__Stored records__.

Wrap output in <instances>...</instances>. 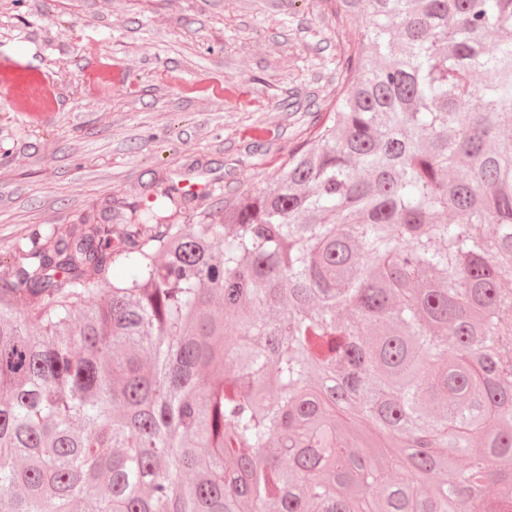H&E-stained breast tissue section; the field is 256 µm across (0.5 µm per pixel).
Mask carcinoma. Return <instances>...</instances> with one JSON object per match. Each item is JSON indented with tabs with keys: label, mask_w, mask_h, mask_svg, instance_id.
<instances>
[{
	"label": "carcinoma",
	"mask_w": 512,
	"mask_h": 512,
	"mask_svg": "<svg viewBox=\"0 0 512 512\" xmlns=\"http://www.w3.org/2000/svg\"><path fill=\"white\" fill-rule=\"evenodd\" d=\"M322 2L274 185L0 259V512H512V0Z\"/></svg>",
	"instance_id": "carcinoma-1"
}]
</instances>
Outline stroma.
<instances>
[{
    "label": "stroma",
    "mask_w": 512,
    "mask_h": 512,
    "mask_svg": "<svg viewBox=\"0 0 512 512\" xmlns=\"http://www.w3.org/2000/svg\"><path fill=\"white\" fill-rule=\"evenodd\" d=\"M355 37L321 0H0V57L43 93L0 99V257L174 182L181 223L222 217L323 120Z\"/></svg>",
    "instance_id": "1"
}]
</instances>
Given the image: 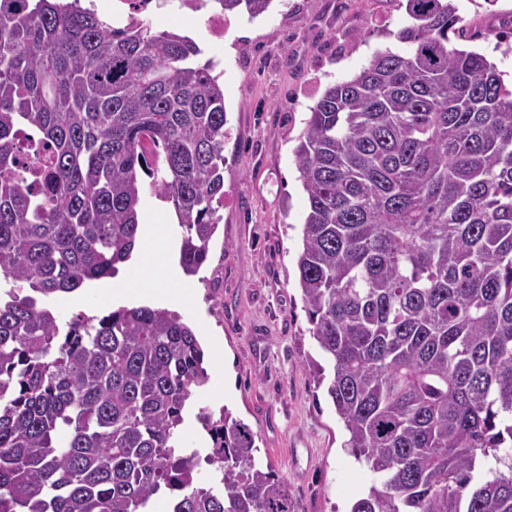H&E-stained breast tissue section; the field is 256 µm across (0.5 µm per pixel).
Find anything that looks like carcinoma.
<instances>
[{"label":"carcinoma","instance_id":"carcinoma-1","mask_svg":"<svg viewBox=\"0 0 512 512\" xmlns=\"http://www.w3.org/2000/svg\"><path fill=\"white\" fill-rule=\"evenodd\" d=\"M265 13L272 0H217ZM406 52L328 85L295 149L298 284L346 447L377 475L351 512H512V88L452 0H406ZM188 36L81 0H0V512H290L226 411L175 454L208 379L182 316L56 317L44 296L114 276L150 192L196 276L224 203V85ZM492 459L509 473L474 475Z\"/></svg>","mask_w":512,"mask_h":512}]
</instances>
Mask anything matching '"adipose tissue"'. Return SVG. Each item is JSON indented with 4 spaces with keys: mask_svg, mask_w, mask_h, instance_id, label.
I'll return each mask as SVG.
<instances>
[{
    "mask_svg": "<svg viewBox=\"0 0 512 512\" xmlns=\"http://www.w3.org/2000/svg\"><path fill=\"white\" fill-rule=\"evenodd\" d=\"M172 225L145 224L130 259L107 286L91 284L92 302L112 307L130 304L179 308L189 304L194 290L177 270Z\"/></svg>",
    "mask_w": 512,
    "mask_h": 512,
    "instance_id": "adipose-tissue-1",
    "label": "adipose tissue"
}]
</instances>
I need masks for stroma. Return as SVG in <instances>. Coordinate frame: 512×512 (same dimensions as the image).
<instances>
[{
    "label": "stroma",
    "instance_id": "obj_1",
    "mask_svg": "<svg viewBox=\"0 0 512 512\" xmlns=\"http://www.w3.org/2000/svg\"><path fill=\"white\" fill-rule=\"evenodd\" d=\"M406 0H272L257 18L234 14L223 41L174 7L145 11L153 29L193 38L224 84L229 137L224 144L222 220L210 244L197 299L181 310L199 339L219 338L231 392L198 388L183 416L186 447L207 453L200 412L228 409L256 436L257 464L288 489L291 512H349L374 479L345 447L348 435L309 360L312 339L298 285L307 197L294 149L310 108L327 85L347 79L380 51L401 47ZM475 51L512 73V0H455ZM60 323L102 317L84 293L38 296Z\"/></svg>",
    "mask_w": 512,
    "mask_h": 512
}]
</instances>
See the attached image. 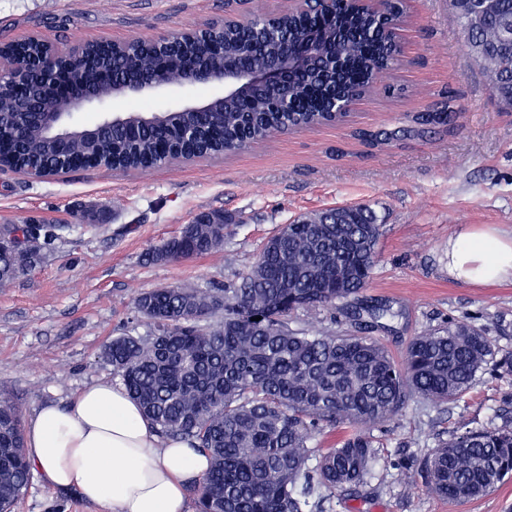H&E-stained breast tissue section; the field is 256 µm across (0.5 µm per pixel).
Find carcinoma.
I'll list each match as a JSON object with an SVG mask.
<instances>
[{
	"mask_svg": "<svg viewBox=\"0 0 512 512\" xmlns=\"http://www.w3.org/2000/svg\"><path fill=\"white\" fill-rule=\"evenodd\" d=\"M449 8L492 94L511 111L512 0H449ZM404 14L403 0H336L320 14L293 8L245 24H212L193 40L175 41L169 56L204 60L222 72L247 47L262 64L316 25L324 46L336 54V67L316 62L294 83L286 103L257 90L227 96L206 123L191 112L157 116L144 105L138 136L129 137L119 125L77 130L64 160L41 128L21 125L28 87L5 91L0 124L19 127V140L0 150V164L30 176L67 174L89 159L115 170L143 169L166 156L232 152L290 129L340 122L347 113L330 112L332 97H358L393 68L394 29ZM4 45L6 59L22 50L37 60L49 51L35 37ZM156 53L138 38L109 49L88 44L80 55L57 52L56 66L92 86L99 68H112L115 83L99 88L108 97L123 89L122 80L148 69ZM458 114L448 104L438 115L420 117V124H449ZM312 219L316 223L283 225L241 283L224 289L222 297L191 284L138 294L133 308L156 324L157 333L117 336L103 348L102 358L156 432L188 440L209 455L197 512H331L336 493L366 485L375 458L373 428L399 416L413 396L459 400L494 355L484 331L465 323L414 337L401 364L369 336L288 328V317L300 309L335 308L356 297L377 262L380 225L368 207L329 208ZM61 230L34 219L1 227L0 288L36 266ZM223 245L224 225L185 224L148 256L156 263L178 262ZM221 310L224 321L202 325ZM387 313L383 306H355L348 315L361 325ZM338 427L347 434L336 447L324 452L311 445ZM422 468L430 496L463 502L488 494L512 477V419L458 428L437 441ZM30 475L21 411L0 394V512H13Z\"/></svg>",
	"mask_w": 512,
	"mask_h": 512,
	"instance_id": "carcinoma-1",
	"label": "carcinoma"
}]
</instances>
==
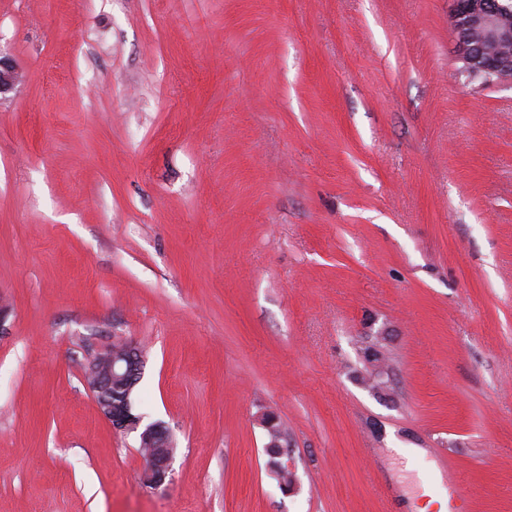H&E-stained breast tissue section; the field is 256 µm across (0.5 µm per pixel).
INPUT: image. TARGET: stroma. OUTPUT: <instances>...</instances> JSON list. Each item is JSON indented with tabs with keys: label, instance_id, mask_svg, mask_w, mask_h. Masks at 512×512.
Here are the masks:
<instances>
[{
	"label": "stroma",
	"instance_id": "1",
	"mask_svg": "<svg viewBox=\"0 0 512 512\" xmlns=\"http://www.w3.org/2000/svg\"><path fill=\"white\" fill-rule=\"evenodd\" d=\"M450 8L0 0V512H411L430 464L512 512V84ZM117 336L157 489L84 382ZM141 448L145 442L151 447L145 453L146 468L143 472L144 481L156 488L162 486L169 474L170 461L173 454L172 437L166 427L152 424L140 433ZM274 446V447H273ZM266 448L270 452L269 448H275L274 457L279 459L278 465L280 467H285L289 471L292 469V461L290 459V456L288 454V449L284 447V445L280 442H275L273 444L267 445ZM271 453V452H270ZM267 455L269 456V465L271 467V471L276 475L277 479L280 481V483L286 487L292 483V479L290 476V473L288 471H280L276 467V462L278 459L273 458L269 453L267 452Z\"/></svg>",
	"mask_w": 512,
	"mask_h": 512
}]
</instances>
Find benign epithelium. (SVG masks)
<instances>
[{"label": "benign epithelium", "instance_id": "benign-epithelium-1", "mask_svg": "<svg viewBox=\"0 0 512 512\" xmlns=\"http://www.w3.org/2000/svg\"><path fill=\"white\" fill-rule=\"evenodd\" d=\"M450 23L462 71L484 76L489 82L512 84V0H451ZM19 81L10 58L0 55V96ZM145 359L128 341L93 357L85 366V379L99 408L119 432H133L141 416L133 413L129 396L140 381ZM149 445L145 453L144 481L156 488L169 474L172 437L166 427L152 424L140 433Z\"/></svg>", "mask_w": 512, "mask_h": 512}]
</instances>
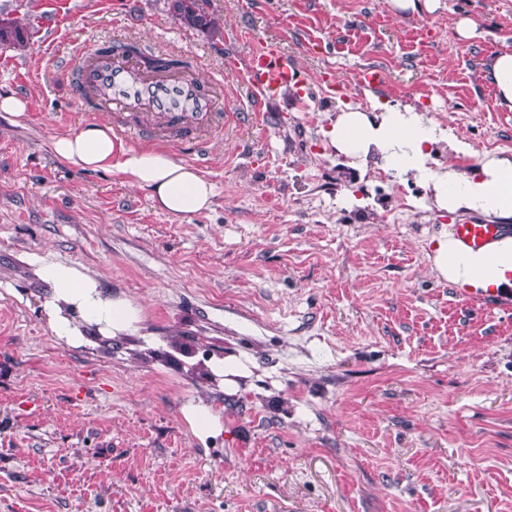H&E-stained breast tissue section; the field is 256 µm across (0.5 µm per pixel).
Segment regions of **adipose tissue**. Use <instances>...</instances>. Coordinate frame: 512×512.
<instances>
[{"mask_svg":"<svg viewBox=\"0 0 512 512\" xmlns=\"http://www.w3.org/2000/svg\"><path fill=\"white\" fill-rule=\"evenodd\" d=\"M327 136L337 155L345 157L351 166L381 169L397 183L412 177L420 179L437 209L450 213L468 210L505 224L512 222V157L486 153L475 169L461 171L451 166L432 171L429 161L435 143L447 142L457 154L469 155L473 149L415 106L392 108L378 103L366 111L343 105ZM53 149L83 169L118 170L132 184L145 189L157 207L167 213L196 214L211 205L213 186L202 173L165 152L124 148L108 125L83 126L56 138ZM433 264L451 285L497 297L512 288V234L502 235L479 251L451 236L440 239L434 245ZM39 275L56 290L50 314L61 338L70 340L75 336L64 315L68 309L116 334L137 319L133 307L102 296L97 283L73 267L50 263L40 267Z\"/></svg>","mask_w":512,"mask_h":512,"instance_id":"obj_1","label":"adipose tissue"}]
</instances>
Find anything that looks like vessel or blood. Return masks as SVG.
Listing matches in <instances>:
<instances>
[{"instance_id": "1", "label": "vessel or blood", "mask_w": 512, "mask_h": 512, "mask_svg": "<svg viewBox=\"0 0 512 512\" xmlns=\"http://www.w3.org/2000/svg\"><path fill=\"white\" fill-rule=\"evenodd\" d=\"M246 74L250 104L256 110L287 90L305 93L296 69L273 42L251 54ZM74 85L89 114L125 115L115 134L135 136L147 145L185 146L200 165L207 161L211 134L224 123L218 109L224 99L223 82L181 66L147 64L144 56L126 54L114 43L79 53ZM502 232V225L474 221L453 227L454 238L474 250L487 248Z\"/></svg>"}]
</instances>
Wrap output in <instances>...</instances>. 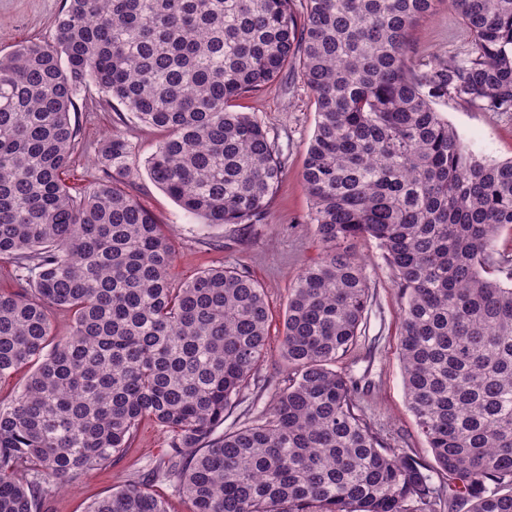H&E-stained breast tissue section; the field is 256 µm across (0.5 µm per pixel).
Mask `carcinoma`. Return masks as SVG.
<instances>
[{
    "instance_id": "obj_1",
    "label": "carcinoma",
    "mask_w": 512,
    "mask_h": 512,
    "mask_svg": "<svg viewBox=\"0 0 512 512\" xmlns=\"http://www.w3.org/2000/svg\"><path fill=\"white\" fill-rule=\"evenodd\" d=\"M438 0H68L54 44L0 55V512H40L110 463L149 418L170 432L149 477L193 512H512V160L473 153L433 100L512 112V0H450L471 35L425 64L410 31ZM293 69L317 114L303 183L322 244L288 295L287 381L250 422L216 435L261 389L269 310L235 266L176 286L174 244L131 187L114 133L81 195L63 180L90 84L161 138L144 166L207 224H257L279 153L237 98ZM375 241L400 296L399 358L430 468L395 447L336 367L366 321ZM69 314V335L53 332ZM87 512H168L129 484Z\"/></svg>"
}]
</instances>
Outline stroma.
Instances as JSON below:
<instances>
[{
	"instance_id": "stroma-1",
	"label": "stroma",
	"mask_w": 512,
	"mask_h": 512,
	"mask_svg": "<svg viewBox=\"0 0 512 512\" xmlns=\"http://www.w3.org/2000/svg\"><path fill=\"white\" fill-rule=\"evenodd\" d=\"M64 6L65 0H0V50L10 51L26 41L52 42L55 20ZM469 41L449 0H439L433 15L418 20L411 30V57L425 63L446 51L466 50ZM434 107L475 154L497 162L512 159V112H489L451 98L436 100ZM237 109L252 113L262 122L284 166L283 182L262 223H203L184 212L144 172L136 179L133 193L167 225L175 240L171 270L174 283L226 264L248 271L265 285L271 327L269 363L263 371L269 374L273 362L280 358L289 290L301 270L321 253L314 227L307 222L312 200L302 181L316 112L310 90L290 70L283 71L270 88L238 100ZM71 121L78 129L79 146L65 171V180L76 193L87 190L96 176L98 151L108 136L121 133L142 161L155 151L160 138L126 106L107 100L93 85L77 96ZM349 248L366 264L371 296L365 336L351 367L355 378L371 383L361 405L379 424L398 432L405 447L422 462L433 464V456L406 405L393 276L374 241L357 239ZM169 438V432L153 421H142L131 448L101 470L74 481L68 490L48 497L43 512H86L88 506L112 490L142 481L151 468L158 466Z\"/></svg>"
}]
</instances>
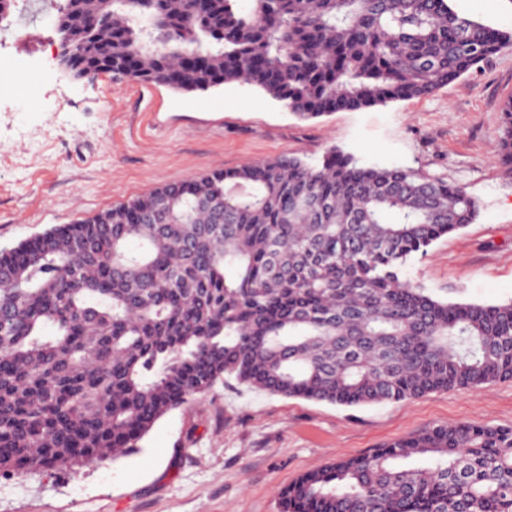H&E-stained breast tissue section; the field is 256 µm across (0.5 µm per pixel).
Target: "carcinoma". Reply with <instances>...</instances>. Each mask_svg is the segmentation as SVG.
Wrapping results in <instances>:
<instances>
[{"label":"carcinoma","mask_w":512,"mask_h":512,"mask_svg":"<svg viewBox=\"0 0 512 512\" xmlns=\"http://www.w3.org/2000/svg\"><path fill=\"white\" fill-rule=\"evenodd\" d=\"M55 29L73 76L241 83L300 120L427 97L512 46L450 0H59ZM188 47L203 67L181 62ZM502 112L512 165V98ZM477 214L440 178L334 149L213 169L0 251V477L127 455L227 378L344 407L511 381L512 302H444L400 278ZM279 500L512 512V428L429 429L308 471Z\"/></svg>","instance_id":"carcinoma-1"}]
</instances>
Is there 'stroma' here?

__Exercise brief__.
Nothing but the lines from the line that contains "segmentation as SVG." through the line that contains "Is there 'stroma' here?" should be given again, each exactly as it stands, both ends included.

__Response__.
Target: "carcinoma". Reply with <instances>...</instances>. Each mask_svg is the segmentation as SVG.
Wrapping results in <instances>:
<instances>
[{"label":"carcinoma","mask_w":512,"mask_h":512,"mask_svg":"<svg viewBox=\"0 0 512 512\" xmlns=\"http://www.w3.org/2000/svg\"><path fill=\"white\" fill-rule=\"evenodd\" d=\"M55 29L73 76L241 83L300 120L427 97L512 46L450 0H59ZM188 47L203 67L181 62ZM502 112L512 165V98ZM477 214L440 178L334 149L213 169L0 251V477L127 455L227 378L344 407L511 381L512 302H444L400 278ZM279 500L512 512V428L429 429L308 471Z\"/></svg>","instance_id":"carcinoma-1"}]
</instances>
Is there 'stroma' here?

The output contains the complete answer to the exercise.